----- GIVEN DATA
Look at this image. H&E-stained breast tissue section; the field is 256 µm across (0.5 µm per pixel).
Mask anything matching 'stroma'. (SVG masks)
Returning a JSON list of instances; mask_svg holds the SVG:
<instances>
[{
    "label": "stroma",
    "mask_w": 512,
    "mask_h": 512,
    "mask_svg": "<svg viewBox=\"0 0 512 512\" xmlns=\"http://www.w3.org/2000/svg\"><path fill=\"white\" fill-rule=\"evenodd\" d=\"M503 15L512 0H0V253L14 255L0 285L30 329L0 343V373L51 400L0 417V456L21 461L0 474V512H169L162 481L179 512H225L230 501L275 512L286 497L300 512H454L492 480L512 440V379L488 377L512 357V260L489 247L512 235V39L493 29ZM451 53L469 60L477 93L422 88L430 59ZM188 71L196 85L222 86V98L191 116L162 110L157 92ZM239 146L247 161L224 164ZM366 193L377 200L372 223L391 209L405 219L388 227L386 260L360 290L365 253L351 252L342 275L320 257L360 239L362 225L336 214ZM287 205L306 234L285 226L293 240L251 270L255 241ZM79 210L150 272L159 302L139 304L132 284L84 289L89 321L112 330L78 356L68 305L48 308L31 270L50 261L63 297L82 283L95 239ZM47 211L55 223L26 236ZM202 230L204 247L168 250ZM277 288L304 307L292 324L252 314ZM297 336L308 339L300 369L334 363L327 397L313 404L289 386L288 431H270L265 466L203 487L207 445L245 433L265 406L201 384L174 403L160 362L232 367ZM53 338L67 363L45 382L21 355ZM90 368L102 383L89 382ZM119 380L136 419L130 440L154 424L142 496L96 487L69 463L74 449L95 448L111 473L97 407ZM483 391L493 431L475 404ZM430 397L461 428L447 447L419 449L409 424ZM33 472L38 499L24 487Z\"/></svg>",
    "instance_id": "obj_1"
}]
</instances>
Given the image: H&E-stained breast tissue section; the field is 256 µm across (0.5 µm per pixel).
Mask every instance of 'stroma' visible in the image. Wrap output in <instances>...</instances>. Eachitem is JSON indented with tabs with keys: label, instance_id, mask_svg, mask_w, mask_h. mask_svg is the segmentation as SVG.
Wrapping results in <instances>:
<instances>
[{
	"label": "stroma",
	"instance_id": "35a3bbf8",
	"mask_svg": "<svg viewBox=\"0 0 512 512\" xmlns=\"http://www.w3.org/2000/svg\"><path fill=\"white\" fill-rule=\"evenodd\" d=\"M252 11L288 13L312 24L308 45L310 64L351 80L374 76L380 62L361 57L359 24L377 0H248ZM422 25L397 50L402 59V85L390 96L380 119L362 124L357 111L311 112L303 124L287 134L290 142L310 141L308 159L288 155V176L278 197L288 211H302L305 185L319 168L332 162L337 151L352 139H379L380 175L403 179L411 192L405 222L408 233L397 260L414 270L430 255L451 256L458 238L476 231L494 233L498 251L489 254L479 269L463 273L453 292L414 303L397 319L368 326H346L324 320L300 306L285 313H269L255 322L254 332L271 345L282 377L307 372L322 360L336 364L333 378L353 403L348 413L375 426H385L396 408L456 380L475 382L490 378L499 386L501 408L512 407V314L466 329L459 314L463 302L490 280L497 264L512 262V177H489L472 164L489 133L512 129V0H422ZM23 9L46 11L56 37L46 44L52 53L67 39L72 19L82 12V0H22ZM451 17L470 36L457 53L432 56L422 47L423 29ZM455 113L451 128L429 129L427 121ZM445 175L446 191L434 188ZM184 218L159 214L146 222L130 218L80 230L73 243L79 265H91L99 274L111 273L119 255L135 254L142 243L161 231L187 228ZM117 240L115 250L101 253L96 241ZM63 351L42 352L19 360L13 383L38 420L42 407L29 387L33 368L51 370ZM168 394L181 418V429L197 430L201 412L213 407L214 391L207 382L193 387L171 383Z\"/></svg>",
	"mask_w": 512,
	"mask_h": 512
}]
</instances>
----------
----- GIVEN DATA
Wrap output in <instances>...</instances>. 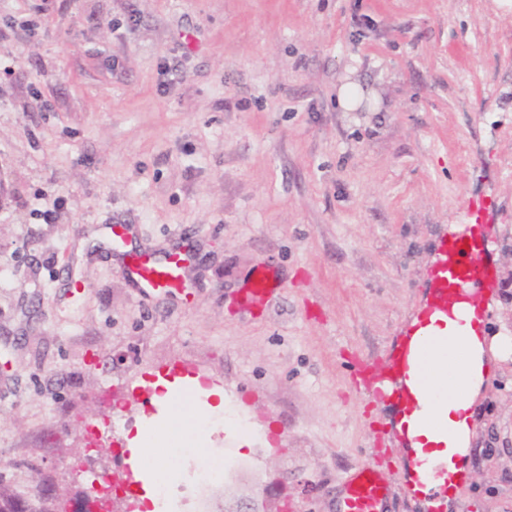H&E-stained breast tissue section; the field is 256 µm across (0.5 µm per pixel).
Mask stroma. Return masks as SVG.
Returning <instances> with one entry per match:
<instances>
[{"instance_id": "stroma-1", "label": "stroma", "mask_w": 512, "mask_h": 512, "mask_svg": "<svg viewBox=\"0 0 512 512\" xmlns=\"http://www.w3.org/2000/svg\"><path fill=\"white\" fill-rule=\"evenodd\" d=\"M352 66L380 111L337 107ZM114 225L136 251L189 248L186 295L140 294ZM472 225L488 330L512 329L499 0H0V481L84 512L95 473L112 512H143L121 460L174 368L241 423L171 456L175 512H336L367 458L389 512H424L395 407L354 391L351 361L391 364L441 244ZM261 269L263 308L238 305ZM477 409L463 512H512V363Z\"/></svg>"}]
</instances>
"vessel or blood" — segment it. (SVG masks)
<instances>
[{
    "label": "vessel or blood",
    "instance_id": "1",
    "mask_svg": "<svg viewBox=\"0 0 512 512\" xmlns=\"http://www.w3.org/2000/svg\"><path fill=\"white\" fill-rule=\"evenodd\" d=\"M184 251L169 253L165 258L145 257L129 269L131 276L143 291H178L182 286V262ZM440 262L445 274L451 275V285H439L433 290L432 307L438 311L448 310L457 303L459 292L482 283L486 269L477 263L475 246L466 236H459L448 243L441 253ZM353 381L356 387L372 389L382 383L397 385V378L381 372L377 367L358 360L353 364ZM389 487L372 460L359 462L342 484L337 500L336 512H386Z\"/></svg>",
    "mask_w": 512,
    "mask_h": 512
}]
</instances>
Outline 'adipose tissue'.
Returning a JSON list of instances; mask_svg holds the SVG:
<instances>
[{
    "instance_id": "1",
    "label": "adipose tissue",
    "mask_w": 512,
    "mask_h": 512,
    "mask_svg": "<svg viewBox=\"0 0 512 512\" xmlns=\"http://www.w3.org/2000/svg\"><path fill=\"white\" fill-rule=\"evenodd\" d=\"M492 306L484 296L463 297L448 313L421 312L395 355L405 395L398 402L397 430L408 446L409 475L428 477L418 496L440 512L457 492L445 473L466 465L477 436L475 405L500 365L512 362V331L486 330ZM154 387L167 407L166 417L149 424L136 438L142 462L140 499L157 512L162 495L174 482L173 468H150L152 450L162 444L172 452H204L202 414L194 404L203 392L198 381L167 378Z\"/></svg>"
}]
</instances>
----------
Output exactly the lines of the material above from the one containing "Mask anything matching 'stroma'. (SVG masks)" up to and including the one containing "Given the image: H&E-stained".

EXERCISE ANSWER |
Mask anything matching 'stroma'. (SVG masks)
Returning a JSON list of instances; mask_svg holds the SVG:
<instances>
[{
    "label": "stroma",
    "mask_w": 512,
    "mask_h": 512,
    "mask_svg": "<svg viewBox=\"0 0 512 512\" xmlns=\"http://www.w3.org/2000/svg\"><path fill=\"white\" fill-rule=\"evenodd\" d=\"M503 15L512 0H0V253L14 255L0 285L30 329L0 343V373L51 400L0 417V456L21 461L0 474V512H169L162 481L179 512H225L230 501L275 512L286 497L300 512H454L492 480L512 440V379L488 377L512 357V260L489 247L512 235V39L493 29ZM451 53L469 60L477 93L422 88L430 59ZM188 71L196 85L222 86V98L191 116L162 110L157 92ZM239 146L247 161L224 164ZM366 193L377 200L372 223L391 209L405 219L388 227L386 260L360 290L365 253L351 252L342 275L320 257L360 239L362 225L336 214ZM287 205L306 234L285 226L293 240L251 270L255 241ZM79 210L150 272L159 302L139 304L132 284L84 289L89 321L112 330L78 356L68 305L48 308L31 270L50 261L63 297L82 283L95 239ZM47 211L55 223L26 236ZM202 230L204 247L168 250ZM277 288L304 307L292 324L252 314ZM297 336L308 339L300 369L334 363L327 397L313 404L289 386L288 431H270L265 466L203 487L207 445L245 433L265 406L201 384L174 403L160 362L232 367ZM53 338L67 363L45 382L21 355ZM90 368L102 383L89 382ZM119 380L136 419L130 440L154 424L142 496L96 487L69 463L74 449L95 448L111 473L97 407ZM483 391L493 431L475 404ZM430 397L461 428L447 447L419 449L409 424ZM33 472L38 499L24 487Z\"/></svg>",
    "instance_id": "obj_1"
}]
</instances>
Given the image: H&E-stained breast tissue section; the field is 256 µm across (0.5 µm per pixel).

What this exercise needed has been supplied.